#### Data extracts ####
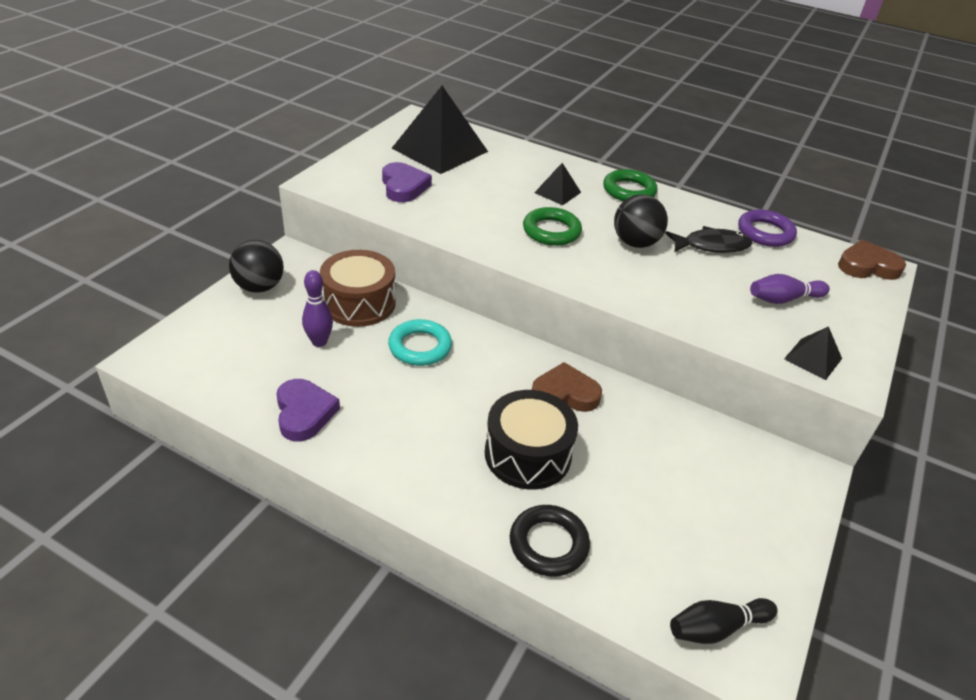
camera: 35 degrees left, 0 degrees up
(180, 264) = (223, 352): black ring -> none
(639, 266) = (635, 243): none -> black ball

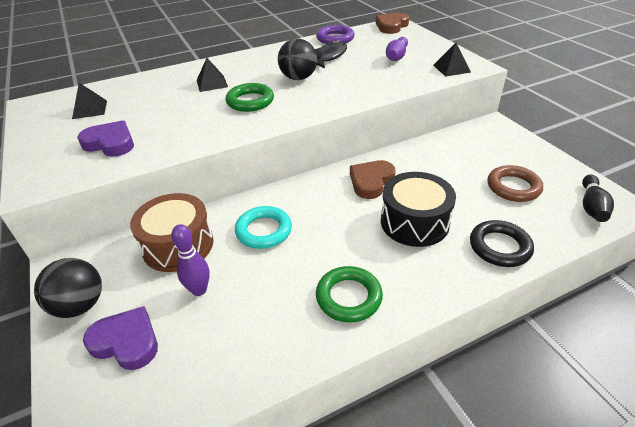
camera: 50 degrees left, 0 degrees up
(304, 413) = (277, 335): purple heart -> purple heart (126, 342)
(440, 150) = (90, 109): black pyramid -> black pyramid, size x0.47
(629, 190) = (244, 60): green ring -> green ring (348, 297)
(679, 530) = (513, 187): none -> brown ring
####
▸ **Work to complete**
Restate each entry word for word. Omit every picture.

▸ **Response to the task**
camera: 35 degrees left, 0 degrees up
(180, 264) = (223, 352): black ring -> none
(639, 266) = (635, 243): none -> black ball

camera: 50 degrees left, 0 degrees up
(304, 413) = (277, 335): purple heart -> purple heart (126, 342)
(440, 150) = (90, 109): black pyramid -> black pyramid, size x0.47
(629, 190) = (244, 60): green ring -> green ring (348, 297)
(679, 530) = (513, 187): none -> brown ring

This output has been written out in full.